* Available data:

-*-

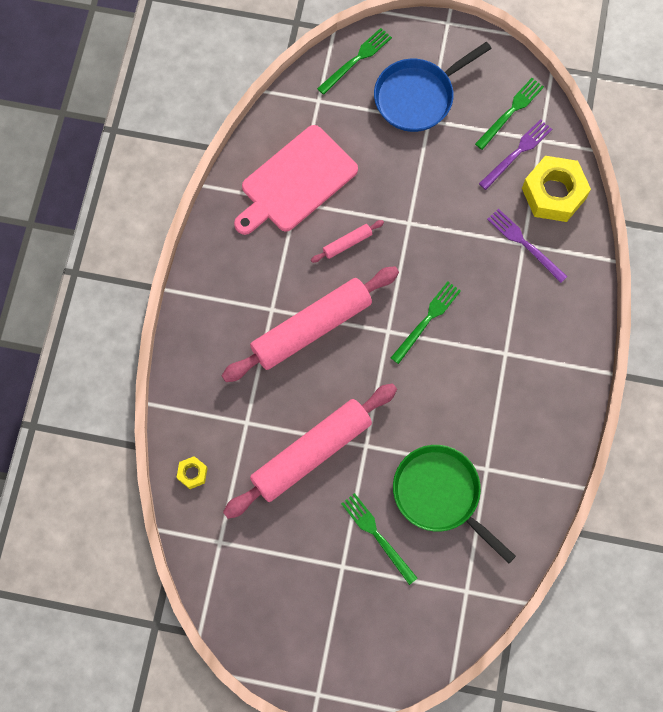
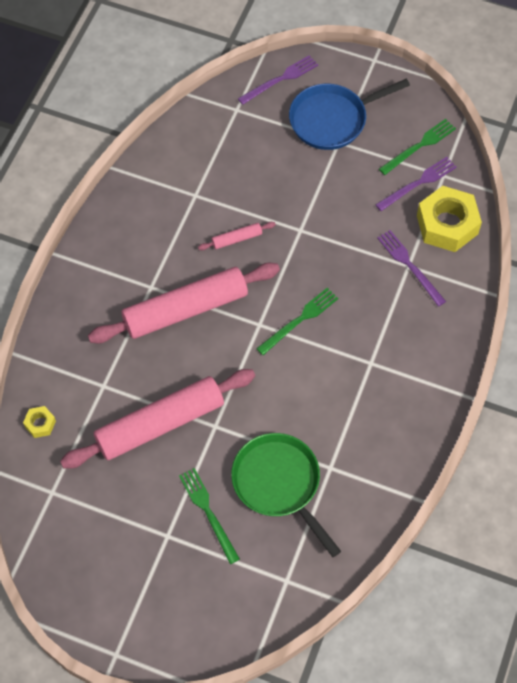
camera: 10 degrees right, 10 degrees down
(295, 182) = (199, 177): pink cutting board -> none
(356, 60) = (280, 79): green fork -> purple fork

-*-

* Work request: Copy each line exactly, from the line containing "(295, 182) = (199, 177): pink" down to the last line of the material, and no other lines.

* The completed task:
(295, 182) = (199, 177): pink cutting board -> none
(356, 60) = (280, 79): green fork -> purple fork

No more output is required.